• TO-DO ITEM: Go over the data and copy out each line with "white" in it.

• Image change detection data:
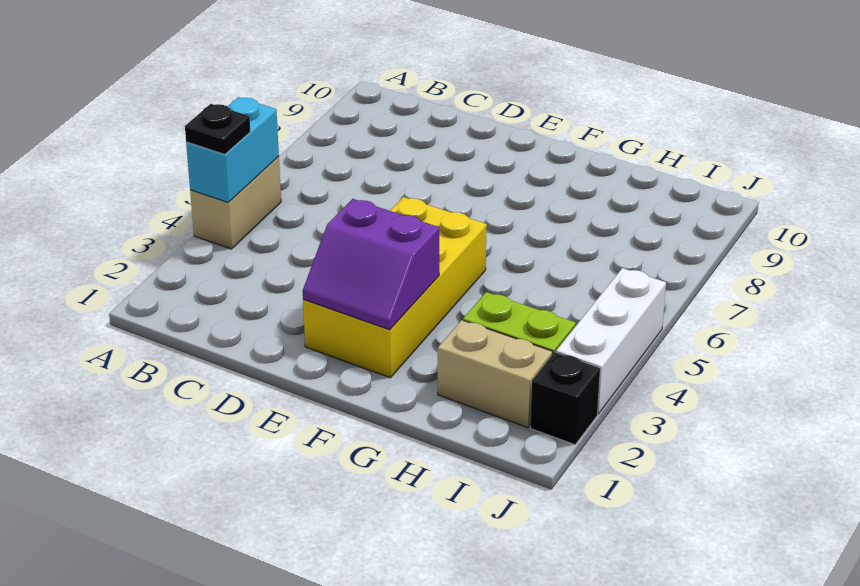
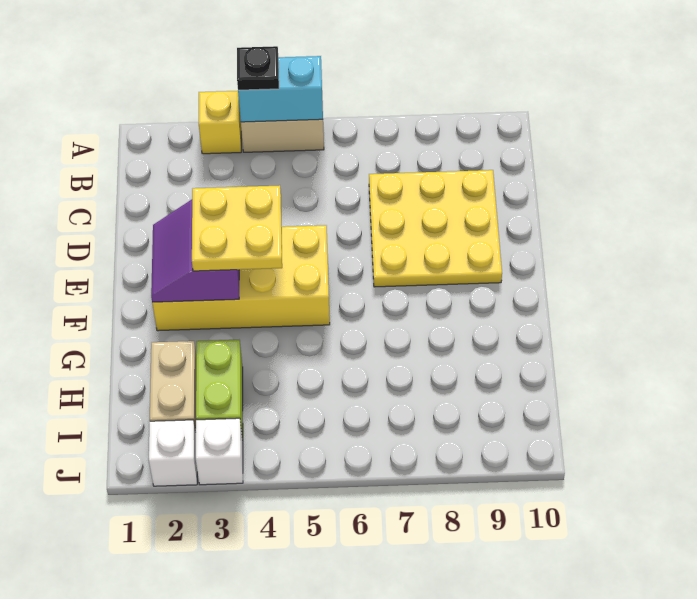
none -> yellow 1x1 brick [199,91,241,154]
none -> yellow 3x3 plate [369,170,502,287]
none -> yellow 2x2 plate [192,185,282,271]
black 1x1 brick [530,352,600,445] -> white 1x1 brick [149,420,197,486]
white 1x3 brick [556,268,666,414] -> white 1x1 brick [195,418,243,485]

• REPLY TO THE EXERCISE:
black 1x1 brick [530,352,600,445] -> white 1x1 brick [149,420,197,486]
white 1x3 brick [556,268,666,414] -> white 1x1 brick [195,418,243,485]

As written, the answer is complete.